**Problem details:**
Every line below that holds the string "wiper" should be copied.

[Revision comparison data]
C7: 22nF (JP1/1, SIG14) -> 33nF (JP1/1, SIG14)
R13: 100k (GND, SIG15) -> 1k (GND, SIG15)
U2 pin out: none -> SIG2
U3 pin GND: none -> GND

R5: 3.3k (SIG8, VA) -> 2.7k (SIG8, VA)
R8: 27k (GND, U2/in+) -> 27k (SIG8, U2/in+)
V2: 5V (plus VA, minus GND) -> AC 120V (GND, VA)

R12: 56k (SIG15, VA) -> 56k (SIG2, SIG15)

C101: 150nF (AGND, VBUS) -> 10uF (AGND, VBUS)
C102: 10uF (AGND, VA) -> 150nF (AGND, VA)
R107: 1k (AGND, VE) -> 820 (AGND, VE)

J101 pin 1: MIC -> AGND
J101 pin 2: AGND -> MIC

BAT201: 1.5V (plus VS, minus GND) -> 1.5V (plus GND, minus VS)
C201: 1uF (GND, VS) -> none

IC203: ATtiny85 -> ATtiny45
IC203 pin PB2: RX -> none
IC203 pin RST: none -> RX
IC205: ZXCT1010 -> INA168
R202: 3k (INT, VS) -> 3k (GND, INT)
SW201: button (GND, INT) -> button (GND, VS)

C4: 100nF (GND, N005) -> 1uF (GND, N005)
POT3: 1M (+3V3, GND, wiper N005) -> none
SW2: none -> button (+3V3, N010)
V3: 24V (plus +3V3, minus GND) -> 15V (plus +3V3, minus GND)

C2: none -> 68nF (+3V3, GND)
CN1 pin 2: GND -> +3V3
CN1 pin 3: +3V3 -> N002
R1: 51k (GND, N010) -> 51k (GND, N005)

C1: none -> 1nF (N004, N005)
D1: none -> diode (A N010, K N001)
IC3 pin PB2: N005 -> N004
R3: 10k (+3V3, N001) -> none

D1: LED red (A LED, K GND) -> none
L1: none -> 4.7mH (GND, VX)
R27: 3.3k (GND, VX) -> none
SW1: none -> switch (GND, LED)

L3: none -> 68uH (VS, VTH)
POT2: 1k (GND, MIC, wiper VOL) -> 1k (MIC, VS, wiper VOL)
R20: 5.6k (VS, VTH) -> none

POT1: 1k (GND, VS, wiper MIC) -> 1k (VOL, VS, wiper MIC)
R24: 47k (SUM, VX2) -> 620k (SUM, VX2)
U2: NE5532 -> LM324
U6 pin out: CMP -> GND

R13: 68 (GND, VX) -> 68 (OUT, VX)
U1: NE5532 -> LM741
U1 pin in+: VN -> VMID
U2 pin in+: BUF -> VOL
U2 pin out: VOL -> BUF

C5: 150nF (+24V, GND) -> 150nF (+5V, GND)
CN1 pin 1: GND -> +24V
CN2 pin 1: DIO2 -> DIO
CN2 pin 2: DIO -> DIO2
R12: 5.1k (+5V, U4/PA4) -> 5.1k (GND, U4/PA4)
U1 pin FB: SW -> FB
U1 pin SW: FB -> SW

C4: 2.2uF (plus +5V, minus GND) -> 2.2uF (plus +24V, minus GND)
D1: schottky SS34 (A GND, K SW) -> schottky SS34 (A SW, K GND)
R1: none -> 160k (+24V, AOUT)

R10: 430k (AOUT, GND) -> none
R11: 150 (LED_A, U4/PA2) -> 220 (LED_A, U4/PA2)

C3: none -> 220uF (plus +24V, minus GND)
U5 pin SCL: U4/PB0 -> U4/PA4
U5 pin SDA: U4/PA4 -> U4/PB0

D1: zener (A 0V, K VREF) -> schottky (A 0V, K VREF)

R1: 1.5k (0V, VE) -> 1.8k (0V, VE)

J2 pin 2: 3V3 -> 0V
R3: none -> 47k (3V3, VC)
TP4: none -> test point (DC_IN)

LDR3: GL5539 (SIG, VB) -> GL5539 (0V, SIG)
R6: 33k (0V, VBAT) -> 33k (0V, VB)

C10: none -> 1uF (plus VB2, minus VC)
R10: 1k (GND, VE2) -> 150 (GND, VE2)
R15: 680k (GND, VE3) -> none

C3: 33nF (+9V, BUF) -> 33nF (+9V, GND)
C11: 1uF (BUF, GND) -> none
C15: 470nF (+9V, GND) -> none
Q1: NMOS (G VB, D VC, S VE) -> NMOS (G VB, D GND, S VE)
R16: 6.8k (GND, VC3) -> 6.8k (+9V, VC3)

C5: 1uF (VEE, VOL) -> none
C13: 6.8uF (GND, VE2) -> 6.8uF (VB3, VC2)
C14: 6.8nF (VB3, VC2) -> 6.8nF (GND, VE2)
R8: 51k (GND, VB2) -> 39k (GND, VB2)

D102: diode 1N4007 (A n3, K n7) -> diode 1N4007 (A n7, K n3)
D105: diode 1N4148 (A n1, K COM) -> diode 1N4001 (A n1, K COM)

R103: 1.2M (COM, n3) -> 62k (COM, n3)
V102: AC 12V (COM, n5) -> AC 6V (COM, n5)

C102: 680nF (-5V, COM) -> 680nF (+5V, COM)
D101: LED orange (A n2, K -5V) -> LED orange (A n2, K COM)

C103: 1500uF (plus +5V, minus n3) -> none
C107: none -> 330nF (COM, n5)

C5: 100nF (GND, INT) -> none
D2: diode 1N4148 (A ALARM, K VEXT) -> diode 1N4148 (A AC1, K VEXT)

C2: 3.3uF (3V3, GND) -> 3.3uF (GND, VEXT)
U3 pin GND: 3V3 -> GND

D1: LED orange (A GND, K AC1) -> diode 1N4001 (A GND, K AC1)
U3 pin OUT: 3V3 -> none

**Finished task:**
POT3: 1M (+3V3, GND, wiper N005) -> none
POT2: 1k (GND, MIC, wiper VOL) -> 1k (MIC, VS, wiper VOL)
POT1: 1k (GND, VS, wiper MIC) -> 1k (VOL, VS, wiper MIC)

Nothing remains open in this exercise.